PROBLEM STATEMENT ->
Each record, minus any picture, should be returned exactly as written.

----------------

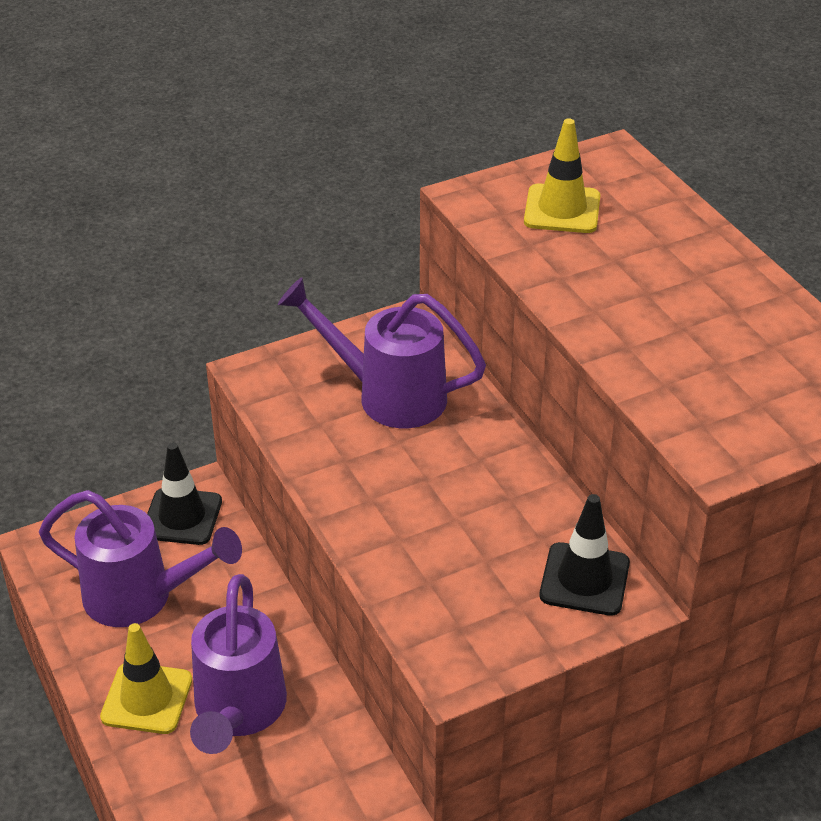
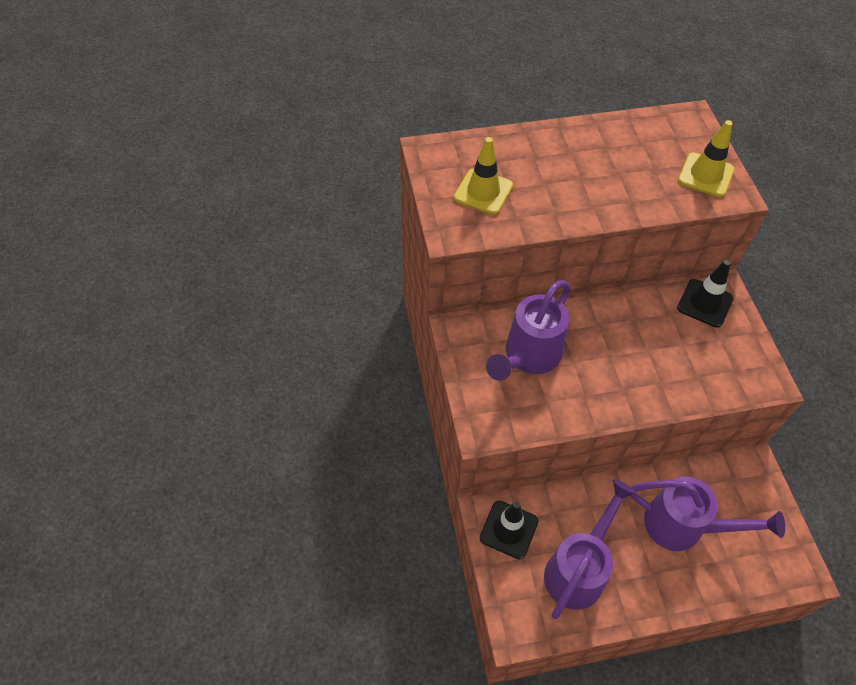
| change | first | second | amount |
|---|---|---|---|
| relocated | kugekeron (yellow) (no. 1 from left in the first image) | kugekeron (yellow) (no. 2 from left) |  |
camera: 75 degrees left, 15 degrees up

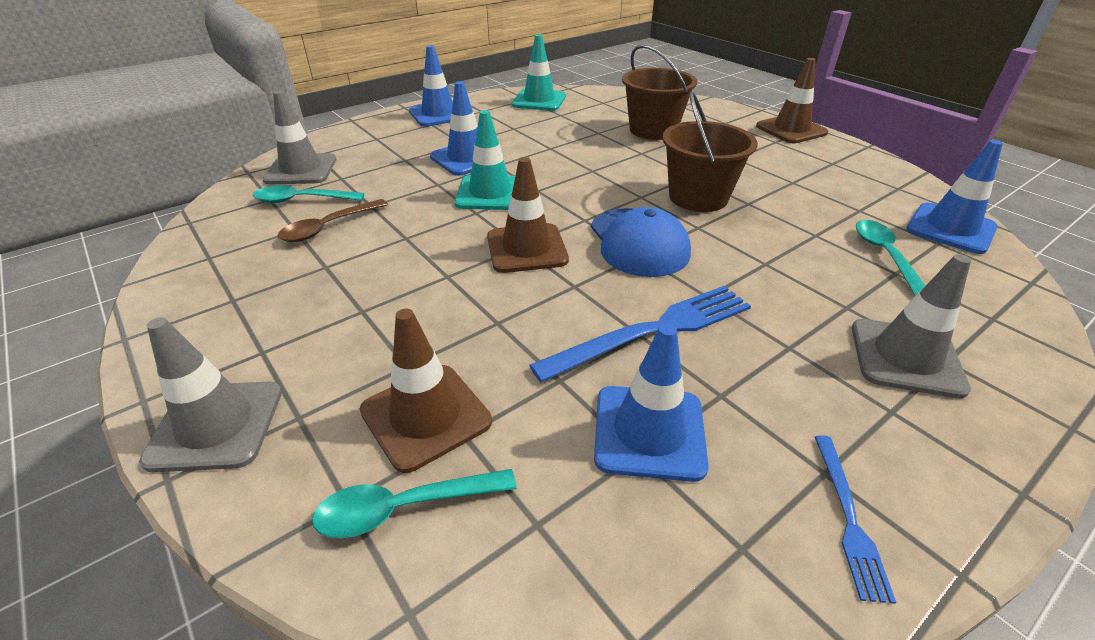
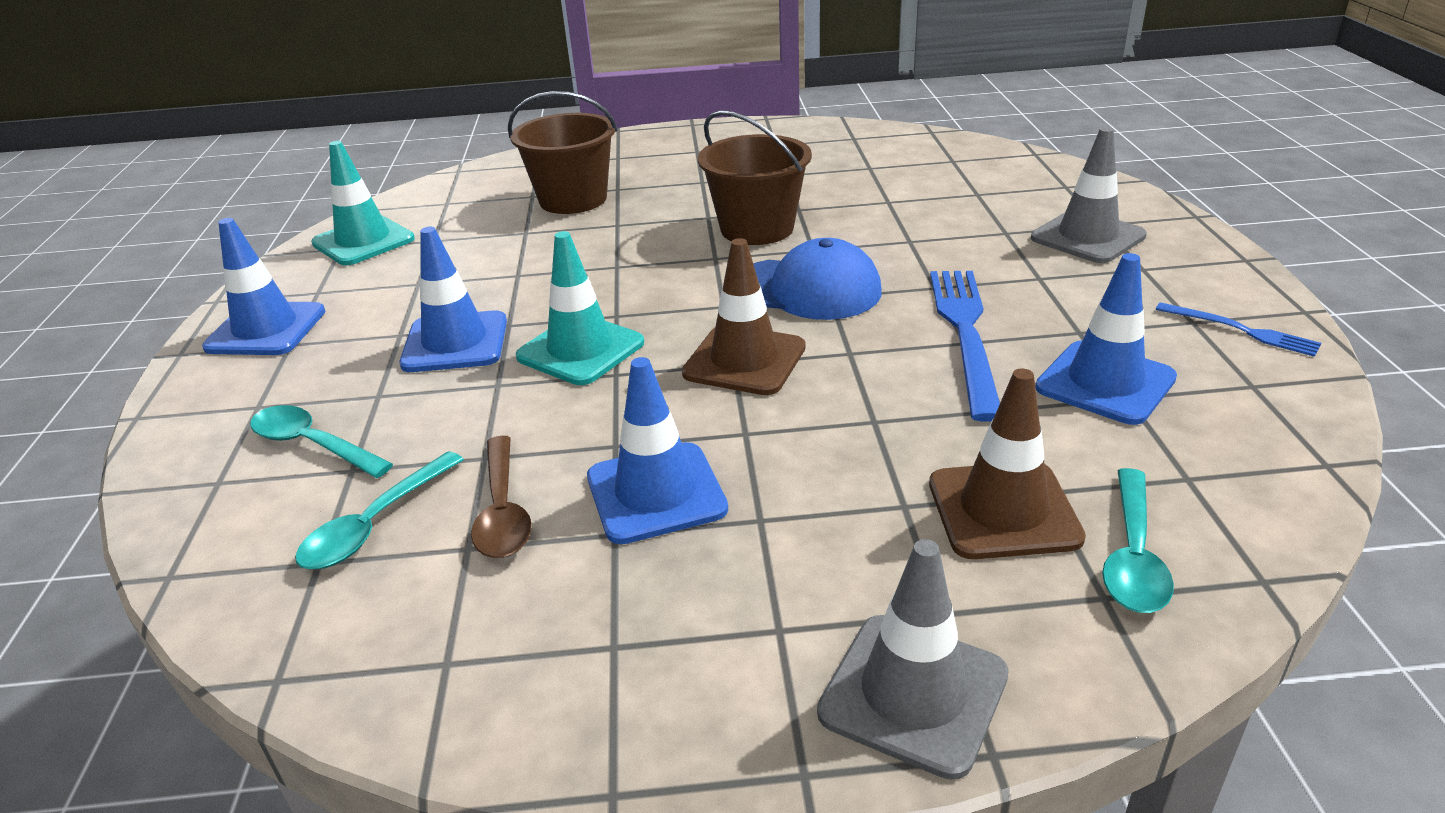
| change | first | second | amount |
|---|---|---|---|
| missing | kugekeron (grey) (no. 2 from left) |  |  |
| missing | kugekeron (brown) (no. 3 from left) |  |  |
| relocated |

----------------

OUTPUT FOR THIS TASK ->
| change | first | second | amount |
|---|---|---|---|
| relocated | kugekeron (yellow) (no. 1 from left in the first image) | kugekeron (yellow) (no. 2 from left) |  |
camera: 75 degrees left, 15 degrees up

| change | first | second | amount |
|---|---|---|---|
| missing | kugekeron (grey) (no. 2 from left) |  |  |
| missing | kugekeron (brown) (no. 3 from left) |  |  |
| relocated |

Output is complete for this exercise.